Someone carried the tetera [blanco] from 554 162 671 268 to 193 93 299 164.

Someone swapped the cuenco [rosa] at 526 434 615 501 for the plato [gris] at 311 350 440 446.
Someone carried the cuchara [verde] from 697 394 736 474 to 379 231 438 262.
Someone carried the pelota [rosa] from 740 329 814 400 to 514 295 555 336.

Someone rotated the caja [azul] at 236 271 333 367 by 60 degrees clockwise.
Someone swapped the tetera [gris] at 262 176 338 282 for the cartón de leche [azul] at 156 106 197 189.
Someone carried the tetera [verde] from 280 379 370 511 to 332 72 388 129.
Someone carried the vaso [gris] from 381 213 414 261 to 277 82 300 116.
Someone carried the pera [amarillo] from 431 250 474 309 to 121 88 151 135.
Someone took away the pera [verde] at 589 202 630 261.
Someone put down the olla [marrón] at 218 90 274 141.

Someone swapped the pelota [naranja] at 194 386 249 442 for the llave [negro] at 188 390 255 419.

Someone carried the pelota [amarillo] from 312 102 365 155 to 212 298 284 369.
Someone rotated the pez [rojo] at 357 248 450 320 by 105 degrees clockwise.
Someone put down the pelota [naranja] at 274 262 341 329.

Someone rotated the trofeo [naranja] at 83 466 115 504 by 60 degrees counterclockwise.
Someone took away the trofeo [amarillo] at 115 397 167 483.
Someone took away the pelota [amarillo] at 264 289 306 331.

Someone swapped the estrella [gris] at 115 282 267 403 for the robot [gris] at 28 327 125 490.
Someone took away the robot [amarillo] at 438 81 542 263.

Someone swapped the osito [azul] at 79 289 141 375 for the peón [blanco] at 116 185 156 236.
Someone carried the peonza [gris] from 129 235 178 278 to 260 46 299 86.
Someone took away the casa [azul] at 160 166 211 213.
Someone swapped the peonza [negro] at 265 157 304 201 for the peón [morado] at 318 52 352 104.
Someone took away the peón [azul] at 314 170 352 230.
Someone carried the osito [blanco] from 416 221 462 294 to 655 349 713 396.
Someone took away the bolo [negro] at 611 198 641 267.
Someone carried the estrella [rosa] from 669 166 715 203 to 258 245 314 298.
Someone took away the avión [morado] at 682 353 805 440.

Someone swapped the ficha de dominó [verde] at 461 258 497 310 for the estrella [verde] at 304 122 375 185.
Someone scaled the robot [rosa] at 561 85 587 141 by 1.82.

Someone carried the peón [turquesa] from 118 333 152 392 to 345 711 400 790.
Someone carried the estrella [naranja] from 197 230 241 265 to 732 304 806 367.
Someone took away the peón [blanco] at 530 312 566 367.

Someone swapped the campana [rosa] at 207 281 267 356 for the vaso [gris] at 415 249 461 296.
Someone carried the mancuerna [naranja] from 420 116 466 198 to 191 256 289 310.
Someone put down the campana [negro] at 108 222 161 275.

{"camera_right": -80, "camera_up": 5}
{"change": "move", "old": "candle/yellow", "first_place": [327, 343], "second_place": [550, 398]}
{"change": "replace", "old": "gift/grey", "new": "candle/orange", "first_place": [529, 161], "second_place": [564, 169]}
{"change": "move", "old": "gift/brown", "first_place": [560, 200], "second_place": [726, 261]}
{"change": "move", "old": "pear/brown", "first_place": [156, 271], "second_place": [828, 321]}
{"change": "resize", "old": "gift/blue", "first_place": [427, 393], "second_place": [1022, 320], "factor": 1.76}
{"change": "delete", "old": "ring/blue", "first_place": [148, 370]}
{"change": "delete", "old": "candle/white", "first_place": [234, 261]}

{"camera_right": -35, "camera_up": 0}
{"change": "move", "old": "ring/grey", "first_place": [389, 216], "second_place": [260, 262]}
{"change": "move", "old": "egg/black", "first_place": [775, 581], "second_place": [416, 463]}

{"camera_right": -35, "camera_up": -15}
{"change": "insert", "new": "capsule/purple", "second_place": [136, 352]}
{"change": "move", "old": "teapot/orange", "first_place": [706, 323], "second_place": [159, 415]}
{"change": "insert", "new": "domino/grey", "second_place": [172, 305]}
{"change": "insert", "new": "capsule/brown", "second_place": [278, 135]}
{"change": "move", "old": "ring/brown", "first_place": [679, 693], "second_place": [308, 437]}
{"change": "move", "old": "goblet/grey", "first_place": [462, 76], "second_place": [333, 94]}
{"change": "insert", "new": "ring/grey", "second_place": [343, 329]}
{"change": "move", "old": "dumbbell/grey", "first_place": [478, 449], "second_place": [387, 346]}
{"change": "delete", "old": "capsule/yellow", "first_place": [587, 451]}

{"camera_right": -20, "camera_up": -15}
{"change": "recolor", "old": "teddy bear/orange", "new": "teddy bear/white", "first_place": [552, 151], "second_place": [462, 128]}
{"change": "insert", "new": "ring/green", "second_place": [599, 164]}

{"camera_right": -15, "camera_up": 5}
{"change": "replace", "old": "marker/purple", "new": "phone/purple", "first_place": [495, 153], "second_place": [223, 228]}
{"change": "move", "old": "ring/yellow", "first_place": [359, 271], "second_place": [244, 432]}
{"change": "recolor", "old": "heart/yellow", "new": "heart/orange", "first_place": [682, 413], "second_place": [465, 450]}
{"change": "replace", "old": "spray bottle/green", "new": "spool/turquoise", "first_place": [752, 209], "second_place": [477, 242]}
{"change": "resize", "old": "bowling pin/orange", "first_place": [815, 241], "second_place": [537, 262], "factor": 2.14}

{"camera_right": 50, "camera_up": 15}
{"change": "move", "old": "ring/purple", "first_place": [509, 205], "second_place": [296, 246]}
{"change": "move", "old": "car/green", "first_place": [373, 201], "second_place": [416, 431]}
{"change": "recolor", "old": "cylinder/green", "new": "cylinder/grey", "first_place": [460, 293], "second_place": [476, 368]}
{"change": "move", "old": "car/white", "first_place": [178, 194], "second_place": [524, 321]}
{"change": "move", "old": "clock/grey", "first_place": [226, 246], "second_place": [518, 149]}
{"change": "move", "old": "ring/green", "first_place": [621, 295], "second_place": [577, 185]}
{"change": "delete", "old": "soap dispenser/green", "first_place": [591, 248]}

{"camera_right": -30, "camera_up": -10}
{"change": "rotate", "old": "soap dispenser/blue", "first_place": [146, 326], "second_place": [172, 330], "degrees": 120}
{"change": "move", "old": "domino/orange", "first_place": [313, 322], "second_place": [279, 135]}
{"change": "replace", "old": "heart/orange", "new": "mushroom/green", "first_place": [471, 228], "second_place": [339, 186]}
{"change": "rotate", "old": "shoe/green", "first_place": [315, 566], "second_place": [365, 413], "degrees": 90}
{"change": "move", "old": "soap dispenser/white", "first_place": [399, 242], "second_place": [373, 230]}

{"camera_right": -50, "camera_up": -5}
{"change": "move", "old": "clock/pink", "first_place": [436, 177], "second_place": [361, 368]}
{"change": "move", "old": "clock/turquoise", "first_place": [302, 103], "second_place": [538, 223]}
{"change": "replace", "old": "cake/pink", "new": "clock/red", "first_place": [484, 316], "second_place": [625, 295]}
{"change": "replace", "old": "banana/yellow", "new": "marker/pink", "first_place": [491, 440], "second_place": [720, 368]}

= = = = =

(WHAT THE TASK ASKS) Your answer must consist of every line from the listing that holds the string "gift".

(FINISHED TASK)
{"change": "replace", "old": "gift/grey", "new": "candle/orange", "first_place": [529, 161], "second_place": [564, 169]}
{"change": "move", "old": "gift/brown", "first_place": [560, 200], "second_place": [726, 261]}
{"change": "resize", "old": "gift/blue", "first_place": [427, 393], "second_place": [1022, 320], "factor": 1.76}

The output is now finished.